[Task details] Show every line in the rows below that contains the word "space", copying each such line in full.

[Data provided]

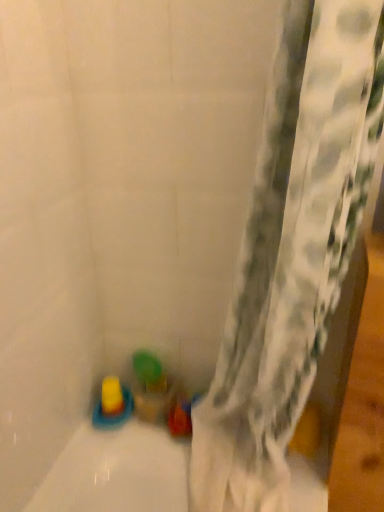
Question: Considering the relative sizes of translucent plastic cup at lower center, the third toy from the left, and yellow rubber toy at lower left, arranged as the first toy when viewed from the left, in the image provided, is translucent plastic cup at lower center, the third toy from the left, thinner than yellow rubber toy at lower left, arranged as the first toy when viewed from the left,?

Choices:
 (A) no
 (B) yes

Answer: (B)

Question: Is yellow rubber toy at lower left, arranged as the first toy when viewed from the left, inside translucent plastic cup at lower center, positioned as the first toy in right-to-left order?

Choices:
 (A) no
 (B) yes

Answer: (A)

Question: Can you confirm if translucent plastic cup at lower center, the third toy from the left, is bigger than yellow rubber toy at lower left, arranged as the first toy when viewed from the left?

Choices:
 (A) yes
 (B) no

Answer: (A)

Question: From a real-world perspective, is translucent plastic cup at lower center, the third toy from the left, on yellow rubber toy at lower left, marked as the 3th toy in a right-to-left arrangement?

Choices:
 (A) yes
 (B) no

Answer: (B)

Question: Does translucent plastic cup at lower center, positioned as the first toy in right-to-left order, turn towards yellow rubber toy at lower left, marked as the 3th toy in a right-to-left arrangement?

Choices:
 (A) yes
 (B) no

Answer: (B)

Question: Can you confirm if translucent plastic cup at lower center, the third toy from the left, is smaller than yellow rubber toy at lower left, arranged as the first toy when viewed from the left?

Choices:
 (A) no
 (B) yes

Answer: (A)

Question: Are translucent yellow toy at bottom left, the 2th toy when ordered from right to left, and yellow rubber toy at lower left, marked as the 3th toy in a right-to-left arrangement, located far from each other?

Choices:
 (A) yes
 (B) no

Answer: (B)

Question: From a real-world perspective, is translucent yellow toy at bottom left, which is counted as the second toy, starting from the left, beneath yellow rubber toy at lower left, marked as the 3th toy in a right-to-left arrangement?

Choices:
 (A) no
 (B) yes

Answer: (B)

Question: Is translucent yellow toy at bottom left, which is counted as the second toy, starting from the left, oriented away from yellow rubber toy at lower left, arranged as the first toy when viewed from the left?

Choices:
 (A) no
 (B) yes

Answer: (A)

Question: Is translucent yellow toy at bottom left, the 2th toy when ordered from right to left, outside yellow rubber toy at lower left, marked as the 3th toy in a right-to-left arrangement?

Choices:
 (A) yes
 (B) no

Answer: (A)

Question: Can you confirm if translucent yellow toy at bottom left, which is counted as the second toy, starting from the left, is positioned to the right of yellow rubber toy at lower left, marked as the 3th toy in a right-to-left arrangement?

Choices:
 (A) no
 (B) yes

Answer: (B)

Question: Considering the relative sizes of translucent yellow toy at bottom left, the 2th toy when ordered from right to left, and yellow rubber toy at lower left, arranged as the first toy when viewed from the left, in the image provided, is translucent yellow toy at bottom left, the 2th toy when ordered from right to left, shorter than yellow rubber toy at lower left, arranged as the first toy when viewed from the left,?

Choices:
 (A) no
 (B) yes

Answer: (B)

Question: Considering the relative positions of yellow rubber toy at lower left, arranged as the first toy when viewed from the left, and translucent plastic cup at lower center, the third toy from the left, in the image provided, is yellow rubber toy at lower left, arranged as the first toy when viewed from the left, to the left of translucent plastic cup at lower center, the third toy from the left, from the viewer's perspective?

Choices:
 (A) no
 (B) yes

Answer: (B)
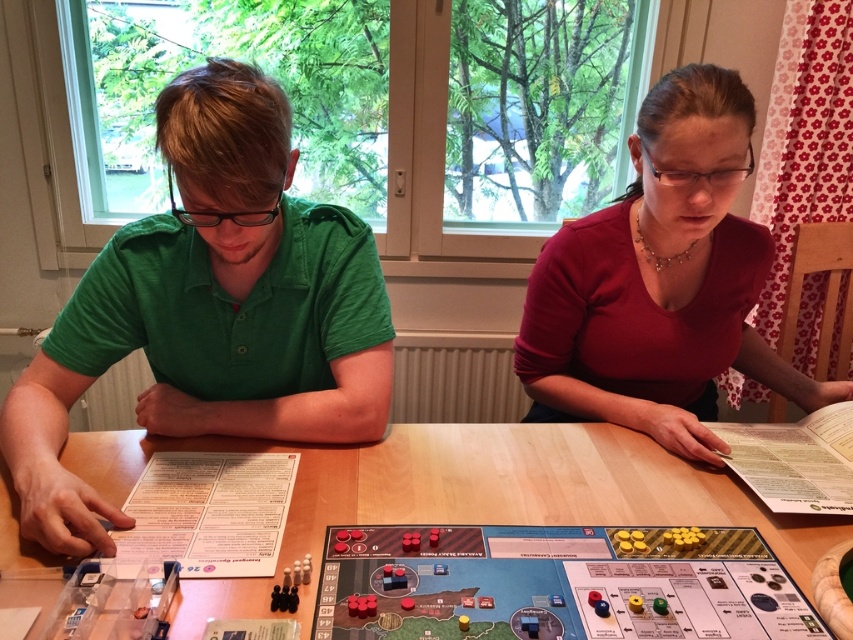
You are a game piece that needs to move from point (688, 166) to point (635, 456) on the board. Which direction should you move to get closer to your destination?

To move from point (688, 166) to point (635, 456), you should move towards the right and slightly downward since point (635, 456) is further away from the viewer compared to point (688, 166).

You are a photographer taking a picture of the wooden board game at center. To ensure the green cotton shirt at left does not appear in the shot, where should you position your camera?

The green cotton shirt at left is above the wooden board game at center, so positioning the camera below the wooden board game at center would avoid capturing the green cotton shirt at left in the frame.

Consider the image. You are a game piece that is 1 inch in diameter. You are currently on the wooden table at center and want to move to the matte red shirt at center. Is there enough space between them to move freely without touching any other objects?

The distance between the matte red shirt at center and the wooden table at center is 12.94 inches. Since the game piece is only 1 inch in diameter, there is ample space to move freely between them without touching other objects.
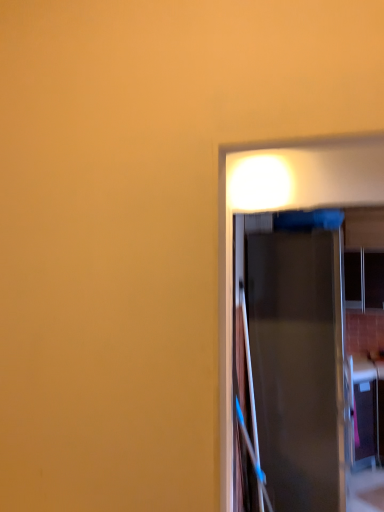
Question: From a real-world perspective, relative to transparent glass window at right, is metallic silver door at center vertically above or below?

Choices:
 (A) below
 (B) above

Answer: (A)

Question: Looking at the image, does metallic silver door at center seem bigger or smaller compared to transparent glass window at right?

Choices:
 (A) big
 (B) small

Answer: (A)

Question: Considering the positions of point (251, 356) and point (375, 260), is point (251, 356) closer or farther from the camera than point (375, 260)?

Choices:
 (A) closer
 (B) farther

Answer: (A)

Question: Is transparent glass window at right situated inside metallic silver door at center or outside?

Choices:
 (A) inside
 (B) outside

Answer: (B)

Question: From a real-world perspective, is transparent glass window at right physically located above or below metallic silver door at center?

Choices:
 (A) above
 (B) below

Answer: (A)

Question: From the image's perspective, is transparent glass window at right located above or below metallic silver door at center?

Choices:
 (A) below
 (B) above

Answer: (B)

Question: Is transparent glass window at right wider or thinner than metallic silver door at center?

Choices:
 (A) thin
 (B) wide

Answer: (A)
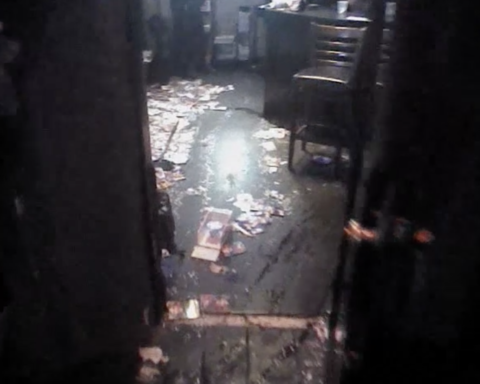
Locate an element on the screen. Image resolution: width=480 pixels, height=384 pixels. countertop is located at coordinates (302, 20).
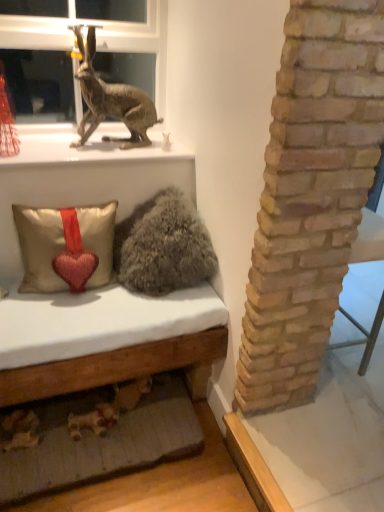
Question: From the image's perspective, is fuzzy gray pillow at center under satin beige pillow with heart at lower left?

Choices:
 (A) yes
 (B) no

Answer: (B)

Question: Can you confirm if fuzzy gray pillow at center is taller than satin beige pillow with heart at lower left?

Choices:
 (A) yes
 (B) no

Answer: (A)

Question: Does fuzzy gray pillow at center have a lesser height compared to satin beige pillow with heart at lower left?

Choices:
 (A) yes
 (B) no

Answer: (B)

Question: Is fuzzy gray pillow at center looking in the opposite direction of satin beige pillow with heart at lower left?

Choices:
 (A) no
 (B) yes

Answer: (A)

Question: Are fuzzy gray pillow at center and satin beige pillow with heart at lower left located far from each other?

Choices:
 (A) yes
 (B) no

Answer: (B)

Question: Considering the positions of metallic gold statue at upper left and fuzzy gray pillow at center in the image, is metallic gold statue at upper left wider or thinner than fuzzy gray pillow at center?

Choices:
 (A) thin
 (B) wide

Answer: (B)

Question: In terms of height, does metallic gold statue at upper left look taller or shorter compared to fuzzy gray pillow at center?

Choices:
 (A) short
 (B) tall

Answer: (A)

Question: Is metallic gold statue at upper left in front of or behind fuzzy gray pillow at center in the image?

Choices:
 (A) front
 (B) behind

Answer: (B)

Question: Do you think metallic gold statue at upper left is within fuzzy gray pillow at center, or outside of it?

Choices:
 (A) inside
 (B) outside

Answer: (B)

Question: In terms of width, does metallic rabbit at upper left look wider or thinner when compared to metallic rabbit at upper left?

Choices:
 (A) thin
 (B) wide

Answer: (A)

Question: Is metallic rabbit at upper left in front of or behind metallic rabbit at upper left in the image?

Choices:
 (A) behind
 (B) front

Answer: (A)

Question: Is metallic rabbit at upper left taller or shorter than metallic rabbit at upper left?

Choices:
 (A) tall
 (B) short

Answer: (A)

Question: Is point (165, 38) closer or farther from the camera than point (87, 73)?

Choices:
 (A) farther
 (B) closer

Answer: (A)

Question: Choose the correct answer: Is metallic rabbit at upper left inside fuzzy gray pillow at center or outside it?

Choices:
 (A) outside
 (B) inside

Answer: (A)

Question: Is point (125, 44) closer or farther from the camera than point (180, 272)?

Choices:
 (A) farther
 (B) closer

Answer: (A)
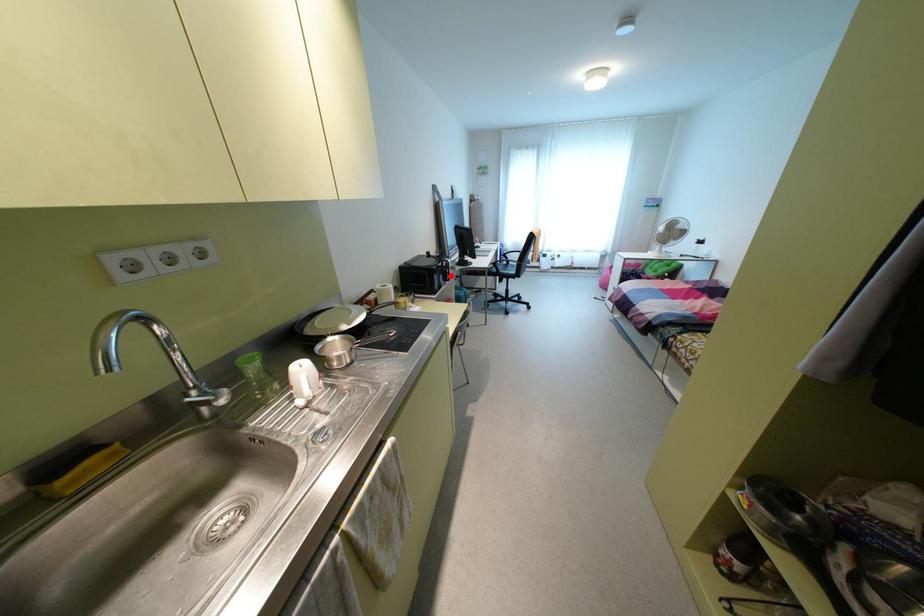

[Solution]
Consider the image. You are a game piece that is 1 inch in diameter. You are currently on the wooden table at center and want to move to the matte red shirt at center. Is there enough space between them to move freely without touching any other objects?
The distance between the matte red shirt at center and the wooden table at center is 12.94 inches. Since the game piece is only 1 inch in diameter, there is ample space to move freely between them without touching other objects.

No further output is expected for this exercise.